§ **TASK STATEMENT**
A faithful copy of all the entries is required, with no pictures in it.

§ **MATERIAL PROVIDED**
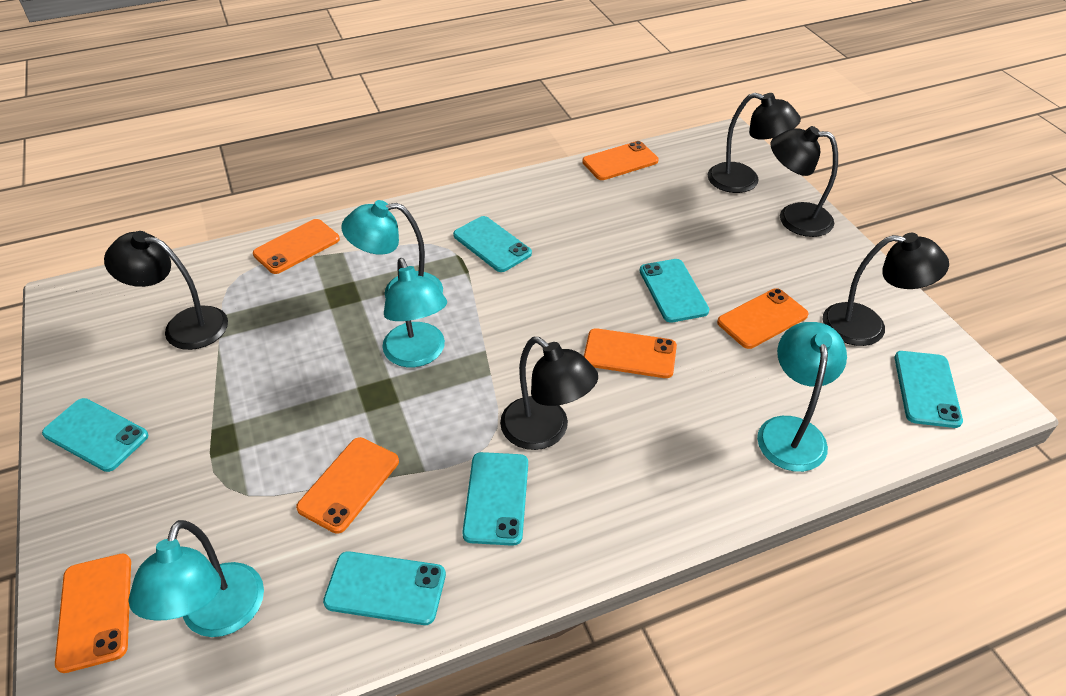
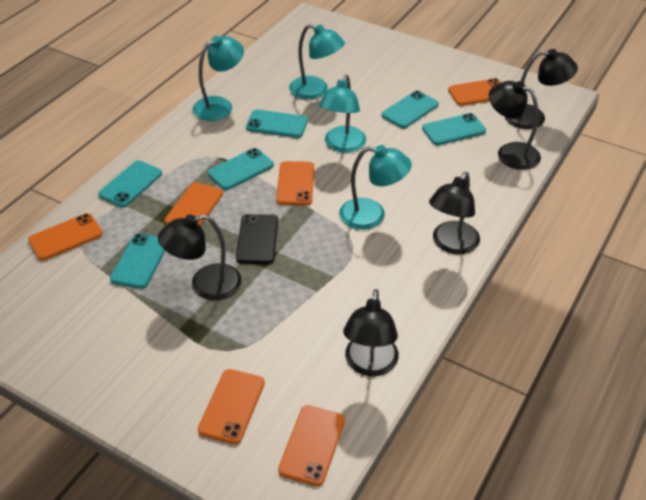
black phone: none = 0 -> [236,214,278,264] = 1

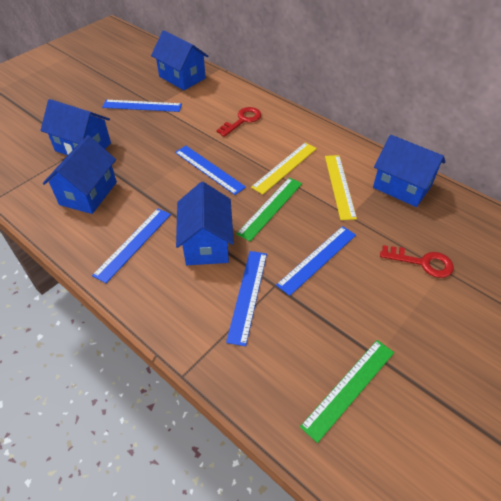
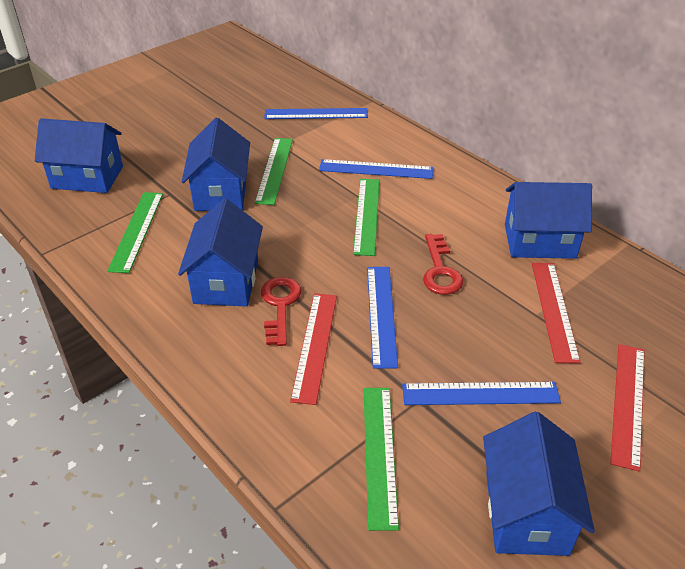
blue ruler: [92,208,171,283] [102,100,182,112] [175,146,246,195] [226,251,267,346] [276,226,356,296] = 5 -> [264,108,368,119] [319,159,433,179] [367,267,398,369] [402,382,561,405] = 4
green ruler: [236,177,302,241] [300,340,394,443] = 2 -> [107,192,163,273] [255,138,293,205] [353,179,380,256] [364,388,399,531] = 4
red ruler: none = 0 -> [290,293,337,405] [532,263,581,364] [610,344,644,471] = 3
yellow ruler: [251,142,317,195] [325,155,357,220] = 2 -> none = 0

§ **OUTPUT FOR THIS TASK**
black phone: none = 0 -> [236,214,278,264] = 1

blue ruler: [92,208,171,283] [102,100,182,112] [175,146,246,195] [226,251,267,346] [276,226,356,296] = 5 -> [264,108,368,119] [319,159,433,179] [367,267,398,369] [402,382,561,405] = 4
green ruler: [236,177,302,241] [300,340,394,443] = 2 -> [107,192,163,273] [255,138,293,205] [353,179,380,256] [364,388,399,531] = 4
red ruler: none = 0 -> [290,293,337,405] [532,263,581,364] [610,344,644,471] = 3
yellow ruler: [251,142,317,195] [325,155,357,220] = 2 -> none = 0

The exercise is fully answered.